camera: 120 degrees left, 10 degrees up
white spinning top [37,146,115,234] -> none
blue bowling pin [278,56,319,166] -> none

==

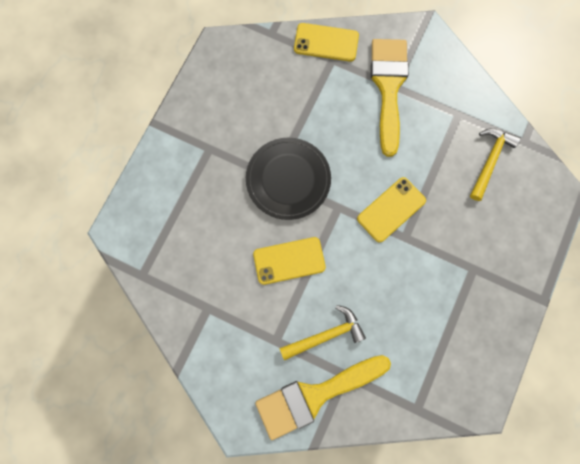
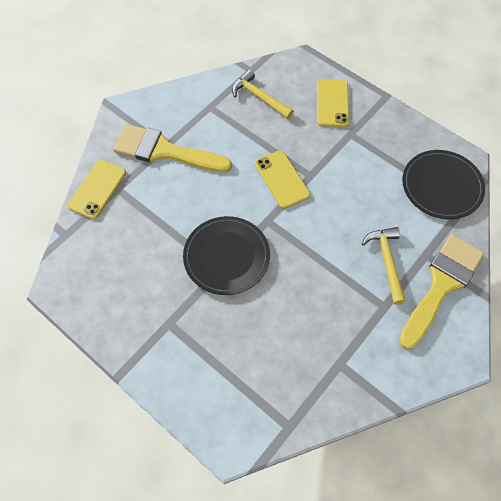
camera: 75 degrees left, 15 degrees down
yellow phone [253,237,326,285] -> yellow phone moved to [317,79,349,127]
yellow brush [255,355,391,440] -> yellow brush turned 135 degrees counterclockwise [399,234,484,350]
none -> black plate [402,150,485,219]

» TASK OBJECTIVE
Look above for the line holding "white spinning top [37,146,115,234] -> none", then set down exactly that line and every line after it up to and including the line holding "blue bowling pin [278,56,319,166] -> none", with nothing else.

» RESULT BELOW
white spinning top [37,146,115,234] -> none
blue bowling pin [278,56,319,166] -> none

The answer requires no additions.